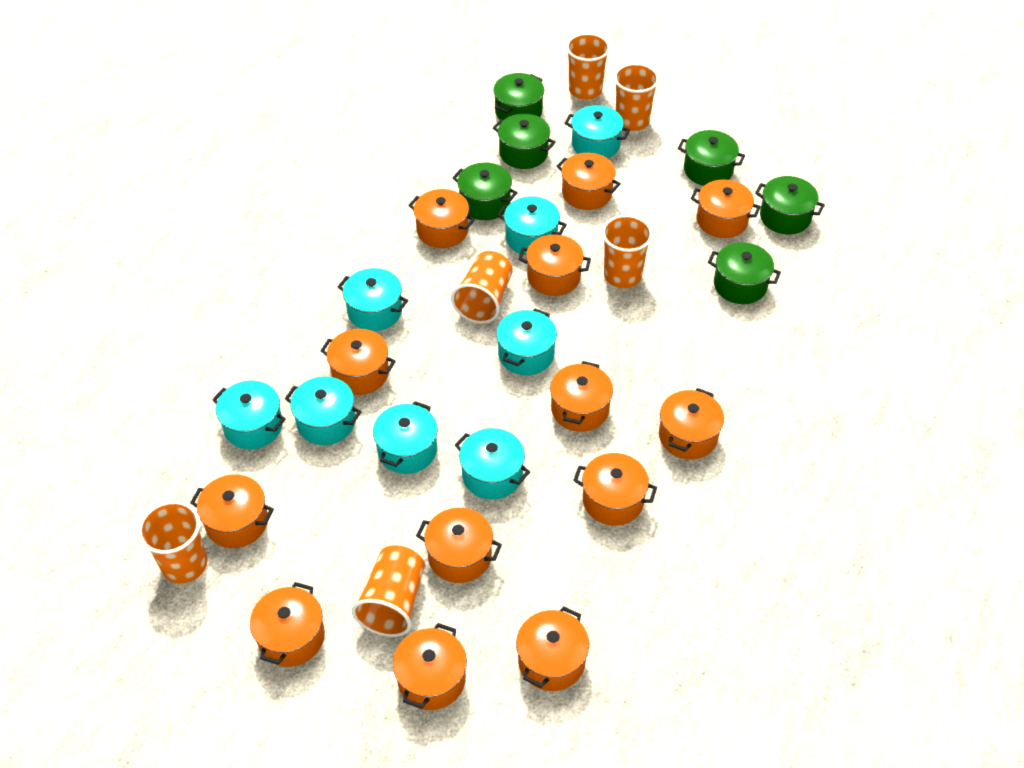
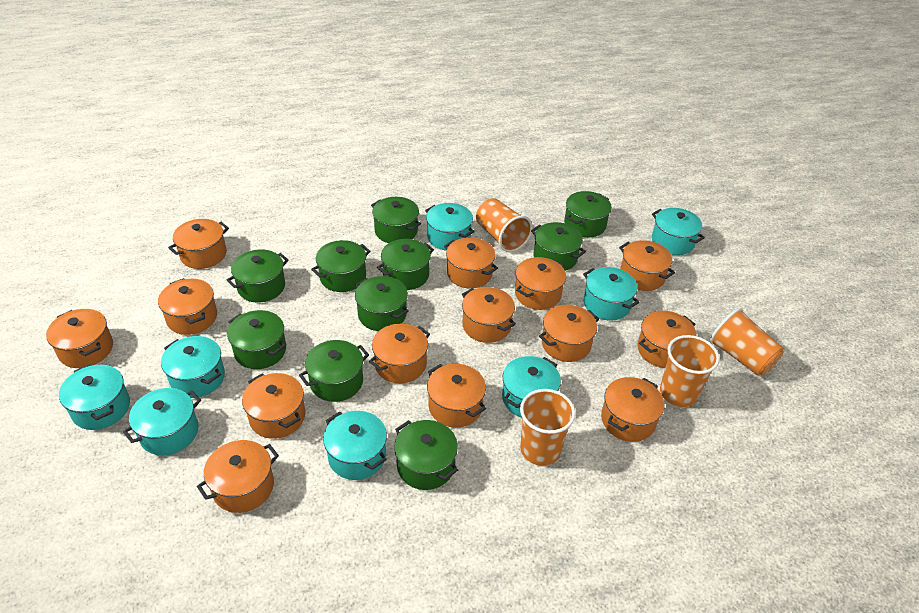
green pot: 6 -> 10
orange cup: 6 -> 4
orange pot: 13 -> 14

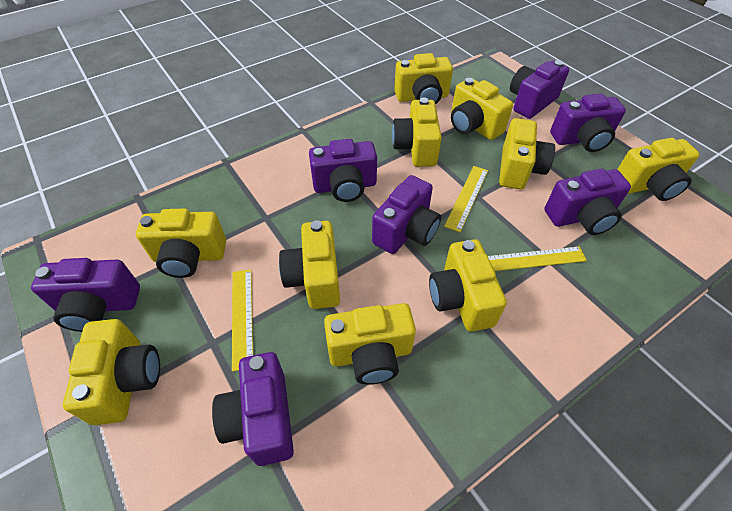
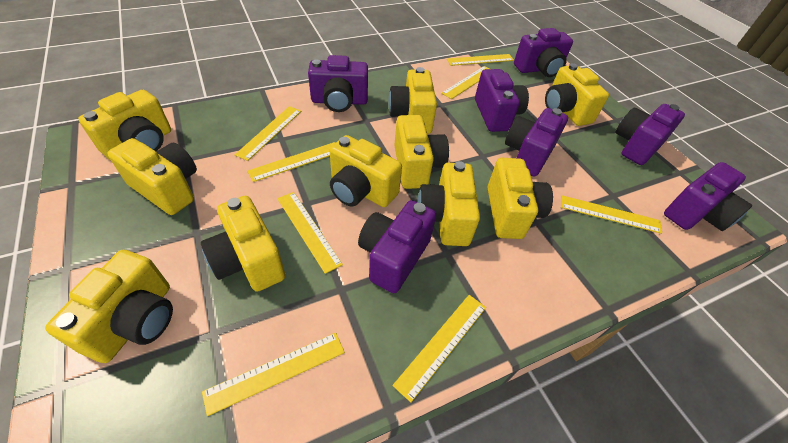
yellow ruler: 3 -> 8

▬▬▬

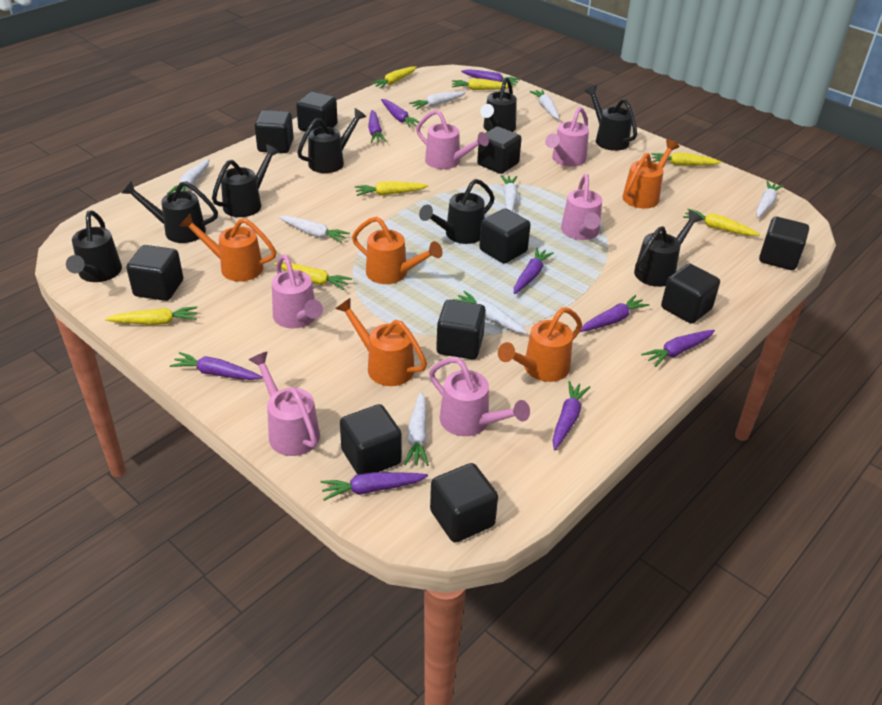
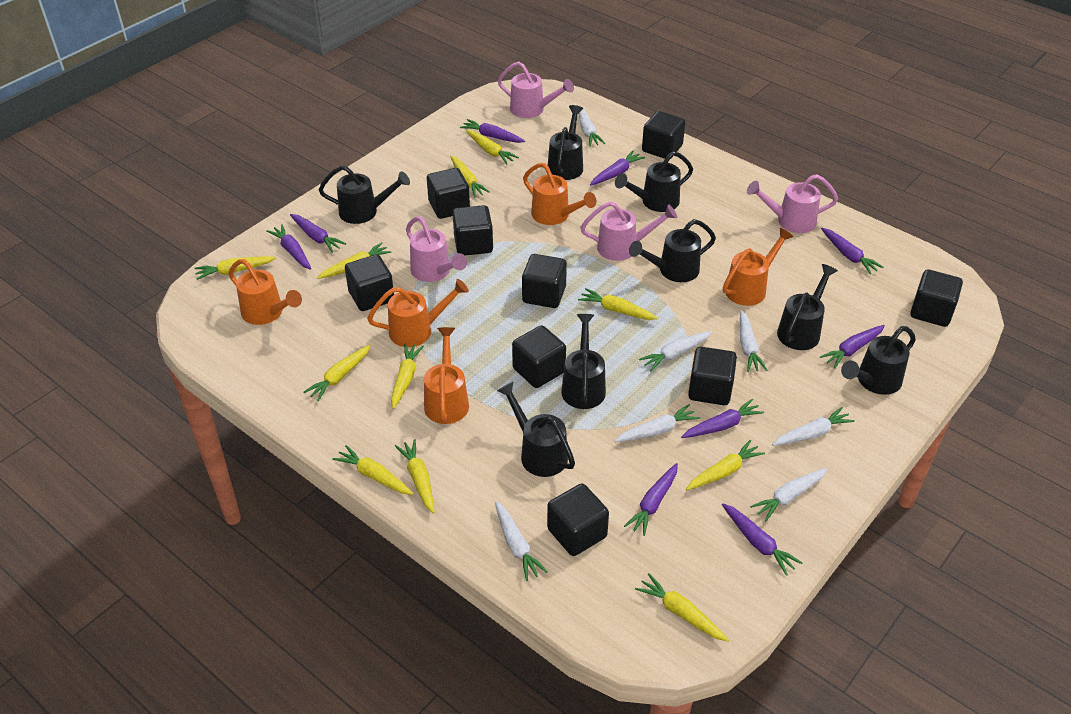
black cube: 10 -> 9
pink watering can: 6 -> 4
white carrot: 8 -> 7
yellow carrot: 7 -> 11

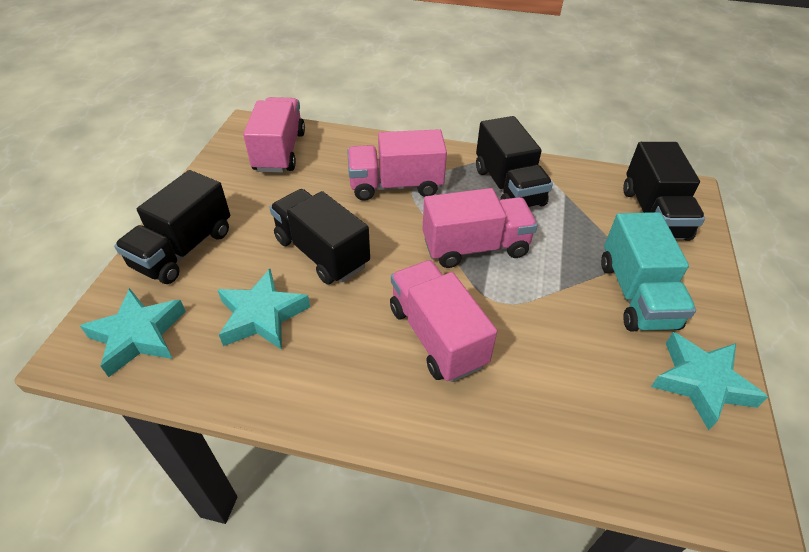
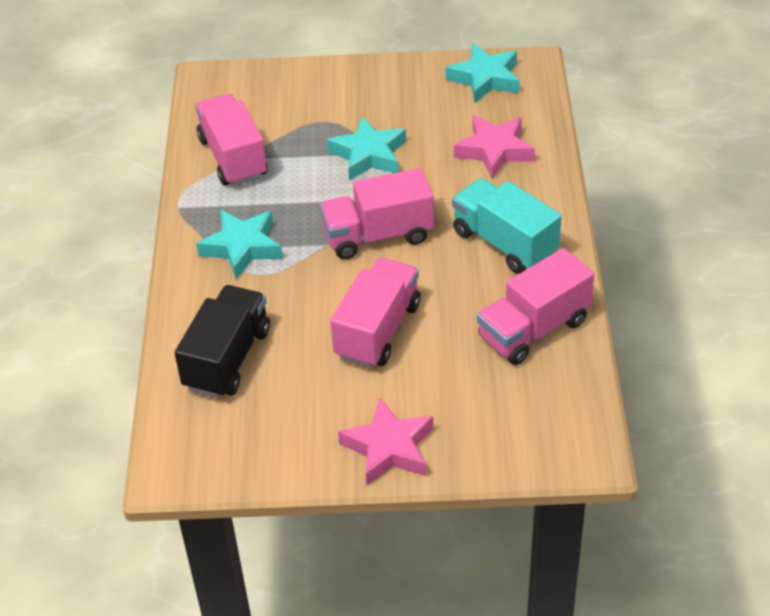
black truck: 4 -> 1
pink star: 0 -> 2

▬▬▬

Look through the material above. Transcribe exactly the lines between the ones with "green pot: 6 -> 10" and "yellow ruler: 3 -> 8", inclusive, and keep pictures out.

green pot: 6 -> 10
orange cup: 6 -> 4
orange pot: 13 -> 14

yellow ruler: 3 -> 8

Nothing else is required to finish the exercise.